= Your instructions =
Copy out the final stretch of the listing: the line that contains "grey jar: 2 -> 1" and all lines after it, exactly as they appear.

= Information shown =
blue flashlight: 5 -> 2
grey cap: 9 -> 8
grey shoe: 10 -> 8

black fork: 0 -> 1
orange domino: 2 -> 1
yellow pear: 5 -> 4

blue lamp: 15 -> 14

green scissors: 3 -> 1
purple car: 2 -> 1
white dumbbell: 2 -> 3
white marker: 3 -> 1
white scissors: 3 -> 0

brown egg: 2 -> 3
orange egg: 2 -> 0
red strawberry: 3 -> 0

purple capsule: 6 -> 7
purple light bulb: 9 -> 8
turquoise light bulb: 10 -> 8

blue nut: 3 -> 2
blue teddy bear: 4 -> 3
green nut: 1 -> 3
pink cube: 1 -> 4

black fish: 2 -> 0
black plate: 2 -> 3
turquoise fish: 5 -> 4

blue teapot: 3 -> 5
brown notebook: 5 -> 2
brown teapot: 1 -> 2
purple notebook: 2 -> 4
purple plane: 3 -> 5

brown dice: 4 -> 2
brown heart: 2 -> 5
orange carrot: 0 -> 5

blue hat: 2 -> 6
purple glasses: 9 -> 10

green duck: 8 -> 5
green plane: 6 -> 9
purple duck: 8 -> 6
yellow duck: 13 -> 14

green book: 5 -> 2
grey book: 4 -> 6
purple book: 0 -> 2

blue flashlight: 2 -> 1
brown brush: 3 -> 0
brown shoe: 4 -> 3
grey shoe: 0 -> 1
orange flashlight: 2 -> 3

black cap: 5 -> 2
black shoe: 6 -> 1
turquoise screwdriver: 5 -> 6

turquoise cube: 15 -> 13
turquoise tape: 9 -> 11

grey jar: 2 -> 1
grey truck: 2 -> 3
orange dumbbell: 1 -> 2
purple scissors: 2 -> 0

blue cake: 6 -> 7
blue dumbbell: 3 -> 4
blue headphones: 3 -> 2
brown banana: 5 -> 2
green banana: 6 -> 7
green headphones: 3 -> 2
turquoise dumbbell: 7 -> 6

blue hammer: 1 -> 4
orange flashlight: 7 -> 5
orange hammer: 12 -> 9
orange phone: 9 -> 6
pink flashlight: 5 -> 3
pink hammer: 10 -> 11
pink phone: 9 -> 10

= Response to this task =
grey jar: 2 -> 1
grey truck: 2 -> 3
orange dumbbell: 1 -> 2
purple scissors: 2 -> 0

blue cake: 6 -> 7
blue dumbbell: 3 -> 4
blue headphones: 3 -> 2
brown banana: 5 -> 2
green banana: 6 -> 7
green headphones: 3 -> 2
turquoise dumbbell: 7 -> 6

blue hammer: 1 -> 4
orange flashlight: 7 -> 5
orange hammer: 12 -> 9
orange phone: 9 -> 6
pink flashlight: 5 -> 3
pink hammer: 10 -> 11
pink phone: 9 -> 10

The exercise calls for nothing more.